Source records:

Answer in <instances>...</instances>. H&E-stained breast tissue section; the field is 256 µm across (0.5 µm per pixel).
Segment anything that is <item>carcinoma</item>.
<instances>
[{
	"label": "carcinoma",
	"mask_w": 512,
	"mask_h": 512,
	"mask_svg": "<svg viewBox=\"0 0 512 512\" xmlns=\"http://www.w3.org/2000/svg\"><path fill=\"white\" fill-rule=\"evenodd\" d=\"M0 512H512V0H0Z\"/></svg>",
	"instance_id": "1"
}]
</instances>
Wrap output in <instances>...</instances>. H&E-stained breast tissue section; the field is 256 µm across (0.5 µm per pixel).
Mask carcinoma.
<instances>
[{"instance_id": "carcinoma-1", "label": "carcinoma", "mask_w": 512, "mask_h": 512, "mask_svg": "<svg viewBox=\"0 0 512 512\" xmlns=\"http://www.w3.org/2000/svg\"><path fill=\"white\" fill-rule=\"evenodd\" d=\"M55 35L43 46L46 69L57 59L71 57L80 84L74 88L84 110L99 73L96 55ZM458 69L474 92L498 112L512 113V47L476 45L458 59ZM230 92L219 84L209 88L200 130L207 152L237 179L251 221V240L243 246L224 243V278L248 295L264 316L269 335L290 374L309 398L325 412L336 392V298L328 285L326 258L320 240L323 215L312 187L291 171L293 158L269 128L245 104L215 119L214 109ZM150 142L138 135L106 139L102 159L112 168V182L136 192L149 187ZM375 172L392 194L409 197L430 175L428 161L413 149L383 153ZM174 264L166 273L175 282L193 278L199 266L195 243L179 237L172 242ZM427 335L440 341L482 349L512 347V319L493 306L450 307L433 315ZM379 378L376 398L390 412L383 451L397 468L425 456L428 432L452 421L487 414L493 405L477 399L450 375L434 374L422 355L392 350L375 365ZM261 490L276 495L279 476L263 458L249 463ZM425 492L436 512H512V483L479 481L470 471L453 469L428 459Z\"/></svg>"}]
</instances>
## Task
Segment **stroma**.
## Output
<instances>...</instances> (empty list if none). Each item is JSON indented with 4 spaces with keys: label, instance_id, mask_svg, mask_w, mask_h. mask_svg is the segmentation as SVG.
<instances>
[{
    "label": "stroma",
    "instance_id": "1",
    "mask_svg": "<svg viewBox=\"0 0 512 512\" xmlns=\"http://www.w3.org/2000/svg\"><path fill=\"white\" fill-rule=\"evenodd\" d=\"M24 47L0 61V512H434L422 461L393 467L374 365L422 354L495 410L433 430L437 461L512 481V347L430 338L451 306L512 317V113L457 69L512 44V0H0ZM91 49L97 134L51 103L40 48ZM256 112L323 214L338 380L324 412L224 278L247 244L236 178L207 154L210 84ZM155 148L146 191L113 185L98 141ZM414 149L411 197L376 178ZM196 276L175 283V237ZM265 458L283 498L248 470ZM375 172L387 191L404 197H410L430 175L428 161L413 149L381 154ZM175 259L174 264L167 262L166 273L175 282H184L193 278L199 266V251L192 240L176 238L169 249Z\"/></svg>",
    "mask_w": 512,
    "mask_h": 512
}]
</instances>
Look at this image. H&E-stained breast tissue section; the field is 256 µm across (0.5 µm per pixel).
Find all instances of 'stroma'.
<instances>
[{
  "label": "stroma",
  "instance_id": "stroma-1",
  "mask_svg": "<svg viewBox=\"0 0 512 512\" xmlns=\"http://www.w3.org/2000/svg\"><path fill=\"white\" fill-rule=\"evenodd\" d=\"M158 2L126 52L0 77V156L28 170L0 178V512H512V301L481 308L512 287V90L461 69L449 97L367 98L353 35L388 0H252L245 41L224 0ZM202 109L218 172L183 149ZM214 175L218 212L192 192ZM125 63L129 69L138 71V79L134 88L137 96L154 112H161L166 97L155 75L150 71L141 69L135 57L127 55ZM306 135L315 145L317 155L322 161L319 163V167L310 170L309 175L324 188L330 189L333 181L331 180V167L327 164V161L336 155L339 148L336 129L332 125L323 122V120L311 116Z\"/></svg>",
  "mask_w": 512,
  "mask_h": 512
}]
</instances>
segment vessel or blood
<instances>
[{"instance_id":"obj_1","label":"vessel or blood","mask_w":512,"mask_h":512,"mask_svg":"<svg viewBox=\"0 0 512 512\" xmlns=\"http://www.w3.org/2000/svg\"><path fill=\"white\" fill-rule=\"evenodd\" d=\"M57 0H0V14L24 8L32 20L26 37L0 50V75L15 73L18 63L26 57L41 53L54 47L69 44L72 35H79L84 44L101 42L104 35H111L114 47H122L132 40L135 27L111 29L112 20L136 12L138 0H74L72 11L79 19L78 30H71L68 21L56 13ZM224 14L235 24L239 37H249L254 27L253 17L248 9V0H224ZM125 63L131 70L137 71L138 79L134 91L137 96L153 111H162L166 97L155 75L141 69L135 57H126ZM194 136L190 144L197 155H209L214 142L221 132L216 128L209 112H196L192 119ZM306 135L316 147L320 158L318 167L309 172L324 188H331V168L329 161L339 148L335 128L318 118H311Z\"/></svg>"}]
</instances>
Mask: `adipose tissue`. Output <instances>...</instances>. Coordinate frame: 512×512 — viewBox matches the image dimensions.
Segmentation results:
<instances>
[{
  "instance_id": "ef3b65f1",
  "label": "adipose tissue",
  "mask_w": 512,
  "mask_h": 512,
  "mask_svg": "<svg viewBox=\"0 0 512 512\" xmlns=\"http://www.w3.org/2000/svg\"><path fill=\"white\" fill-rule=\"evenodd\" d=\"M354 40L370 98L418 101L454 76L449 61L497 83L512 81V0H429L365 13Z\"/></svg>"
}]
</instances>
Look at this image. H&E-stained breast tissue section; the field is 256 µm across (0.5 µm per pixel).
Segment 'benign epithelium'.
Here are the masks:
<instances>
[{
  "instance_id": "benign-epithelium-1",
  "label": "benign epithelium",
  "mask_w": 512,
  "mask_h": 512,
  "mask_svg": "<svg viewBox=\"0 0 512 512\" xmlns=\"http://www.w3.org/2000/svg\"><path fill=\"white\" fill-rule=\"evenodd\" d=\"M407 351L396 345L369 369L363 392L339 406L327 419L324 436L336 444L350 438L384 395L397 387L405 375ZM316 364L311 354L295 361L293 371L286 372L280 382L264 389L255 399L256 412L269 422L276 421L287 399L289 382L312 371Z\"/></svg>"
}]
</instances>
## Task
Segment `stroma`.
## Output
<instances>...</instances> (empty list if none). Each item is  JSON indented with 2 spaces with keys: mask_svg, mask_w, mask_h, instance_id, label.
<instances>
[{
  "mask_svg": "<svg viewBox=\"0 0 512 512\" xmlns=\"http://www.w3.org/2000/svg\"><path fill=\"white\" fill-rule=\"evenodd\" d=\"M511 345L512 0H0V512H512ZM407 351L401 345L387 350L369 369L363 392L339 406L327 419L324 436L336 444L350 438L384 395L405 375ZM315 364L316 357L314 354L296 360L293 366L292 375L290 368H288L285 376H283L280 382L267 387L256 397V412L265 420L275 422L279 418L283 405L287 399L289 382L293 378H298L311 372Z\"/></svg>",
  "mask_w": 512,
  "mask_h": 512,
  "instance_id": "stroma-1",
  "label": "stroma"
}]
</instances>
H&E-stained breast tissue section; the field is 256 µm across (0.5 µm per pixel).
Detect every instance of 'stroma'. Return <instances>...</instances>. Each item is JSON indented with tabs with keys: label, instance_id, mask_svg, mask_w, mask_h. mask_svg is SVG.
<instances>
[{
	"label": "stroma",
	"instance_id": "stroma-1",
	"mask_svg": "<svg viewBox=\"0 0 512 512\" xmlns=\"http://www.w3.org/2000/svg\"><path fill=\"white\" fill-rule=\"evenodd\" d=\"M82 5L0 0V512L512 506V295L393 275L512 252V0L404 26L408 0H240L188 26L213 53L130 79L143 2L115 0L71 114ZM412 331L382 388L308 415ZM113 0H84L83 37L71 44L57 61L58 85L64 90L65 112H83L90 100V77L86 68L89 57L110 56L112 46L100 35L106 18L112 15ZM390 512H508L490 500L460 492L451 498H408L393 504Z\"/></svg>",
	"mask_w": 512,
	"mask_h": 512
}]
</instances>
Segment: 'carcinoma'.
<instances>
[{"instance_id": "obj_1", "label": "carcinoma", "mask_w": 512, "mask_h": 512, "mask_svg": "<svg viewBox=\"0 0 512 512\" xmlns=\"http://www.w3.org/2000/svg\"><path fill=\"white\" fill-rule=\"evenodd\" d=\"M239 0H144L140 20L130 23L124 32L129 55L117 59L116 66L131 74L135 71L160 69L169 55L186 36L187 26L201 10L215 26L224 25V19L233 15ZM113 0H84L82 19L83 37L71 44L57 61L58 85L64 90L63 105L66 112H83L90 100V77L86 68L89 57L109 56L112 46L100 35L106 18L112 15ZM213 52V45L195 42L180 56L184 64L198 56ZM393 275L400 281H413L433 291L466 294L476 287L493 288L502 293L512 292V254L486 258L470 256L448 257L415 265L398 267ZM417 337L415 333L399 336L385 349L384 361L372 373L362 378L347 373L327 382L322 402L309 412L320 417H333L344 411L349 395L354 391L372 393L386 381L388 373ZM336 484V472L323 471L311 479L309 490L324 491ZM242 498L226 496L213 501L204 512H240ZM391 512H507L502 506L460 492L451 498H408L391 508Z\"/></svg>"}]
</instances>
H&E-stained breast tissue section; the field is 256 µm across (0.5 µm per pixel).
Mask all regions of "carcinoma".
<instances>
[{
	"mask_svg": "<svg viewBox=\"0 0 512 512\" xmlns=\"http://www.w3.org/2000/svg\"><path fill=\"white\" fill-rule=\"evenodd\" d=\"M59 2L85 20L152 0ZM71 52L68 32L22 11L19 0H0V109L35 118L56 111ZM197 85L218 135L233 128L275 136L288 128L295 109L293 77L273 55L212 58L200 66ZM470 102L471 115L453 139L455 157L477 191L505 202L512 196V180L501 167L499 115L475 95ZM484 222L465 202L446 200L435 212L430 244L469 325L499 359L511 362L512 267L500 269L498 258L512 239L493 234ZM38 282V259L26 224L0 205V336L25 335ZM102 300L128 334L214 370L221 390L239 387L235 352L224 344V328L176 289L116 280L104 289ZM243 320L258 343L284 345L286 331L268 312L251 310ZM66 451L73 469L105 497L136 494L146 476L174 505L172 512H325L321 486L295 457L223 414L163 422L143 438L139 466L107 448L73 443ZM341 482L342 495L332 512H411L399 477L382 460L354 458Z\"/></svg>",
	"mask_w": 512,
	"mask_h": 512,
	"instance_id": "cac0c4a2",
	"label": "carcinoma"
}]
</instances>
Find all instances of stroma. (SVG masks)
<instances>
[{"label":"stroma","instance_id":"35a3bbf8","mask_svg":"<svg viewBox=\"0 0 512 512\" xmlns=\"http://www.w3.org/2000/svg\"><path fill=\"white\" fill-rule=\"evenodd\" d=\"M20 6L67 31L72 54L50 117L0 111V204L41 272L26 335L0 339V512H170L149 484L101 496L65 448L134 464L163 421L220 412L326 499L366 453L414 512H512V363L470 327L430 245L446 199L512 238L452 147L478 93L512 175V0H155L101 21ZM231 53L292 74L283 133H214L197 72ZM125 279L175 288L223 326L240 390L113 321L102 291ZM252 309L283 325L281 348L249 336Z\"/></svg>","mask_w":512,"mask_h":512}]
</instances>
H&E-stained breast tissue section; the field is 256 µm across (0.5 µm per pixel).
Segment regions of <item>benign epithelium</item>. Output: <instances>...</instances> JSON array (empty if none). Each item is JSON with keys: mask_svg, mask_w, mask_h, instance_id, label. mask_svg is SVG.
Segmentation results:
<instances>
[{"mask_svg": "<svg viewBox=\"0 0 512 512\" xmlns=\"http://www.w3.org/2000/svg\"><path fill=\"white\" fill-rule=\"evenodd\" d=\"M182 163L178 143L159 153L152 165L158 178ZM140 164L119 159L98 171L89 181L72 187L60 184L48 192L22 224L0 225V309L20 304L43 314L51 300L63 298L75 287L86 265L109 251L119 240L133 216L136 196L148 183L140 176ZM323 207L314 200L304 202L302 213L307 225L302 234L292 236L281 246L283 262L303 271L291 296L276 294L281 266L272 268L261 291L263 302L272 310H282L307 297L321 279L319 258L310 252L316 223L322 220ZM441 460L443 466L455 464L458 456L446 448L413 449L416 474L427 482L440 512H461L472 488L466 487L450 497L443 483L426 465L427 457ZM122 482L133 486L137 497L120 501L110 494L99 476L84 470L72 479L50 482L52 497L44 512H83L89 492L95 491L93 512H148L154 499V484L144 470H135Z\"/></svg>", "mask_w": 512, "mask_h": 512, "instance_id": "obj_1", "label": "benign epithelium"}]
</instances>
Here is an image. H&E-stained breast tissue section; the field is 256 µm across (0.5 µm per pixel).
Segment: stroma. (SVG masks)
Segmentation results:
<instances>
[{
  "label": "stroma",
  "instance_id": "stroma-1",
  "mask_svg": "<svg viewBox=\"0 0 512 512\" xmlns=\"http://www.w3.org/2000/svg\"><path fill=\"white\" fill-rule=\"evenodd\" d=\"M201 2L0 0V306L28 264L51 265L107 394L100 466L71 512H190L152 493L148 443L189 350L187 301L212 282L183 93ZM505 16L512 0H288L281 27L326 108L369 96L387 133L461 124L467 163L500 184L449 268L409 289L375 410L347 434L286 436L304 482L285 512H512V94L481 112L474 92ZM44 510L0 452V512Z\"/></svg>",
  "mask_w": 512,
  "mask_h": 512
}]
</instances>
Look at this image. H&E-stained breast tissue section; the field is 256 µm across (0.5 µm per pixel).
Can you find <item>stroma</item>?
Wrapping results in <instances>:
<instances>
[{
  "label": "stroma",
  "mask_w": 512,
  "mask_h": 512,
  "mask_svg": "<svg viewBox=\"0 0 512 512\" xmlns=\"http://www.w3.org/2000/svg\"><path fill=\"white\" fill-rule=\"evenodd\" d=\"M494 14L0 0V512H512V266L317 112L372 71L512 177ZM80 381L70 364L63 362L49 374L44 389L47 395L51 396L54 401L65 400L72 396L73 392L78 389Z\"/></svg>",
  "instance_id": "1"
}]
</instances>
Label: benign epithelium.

_What to produce_: Exact reproduction is required: output the lines from the start of the entries above through the line with "Wrap output in".

_Task response_:
Answer in <instances>...</instances>. H&E-stained breast tissue section; the field is 256 µm across (0.5 µm per pixel).
Segment anything that is <item>carcinoma</item>.
<instances>
[{
	"label": "carcinoma",
	"mask_w": 512,
	"mask_h": 512,
	"mask_svg": "<svg viewBox=\"0 0 512 512\" xmlns=\"http://www.w3.org/2000/svg\"><path fill=\"white\" fill-rule=\"evenodd\" d=\"M0 512H512V0H0Z\"/></svg>",
	"instance_id": "1"
}]
</instances>
Wrap output in <instances>...</instances>. H&E-stained breast tissue section; the field is 256 µm across (0.5 µm per pixel).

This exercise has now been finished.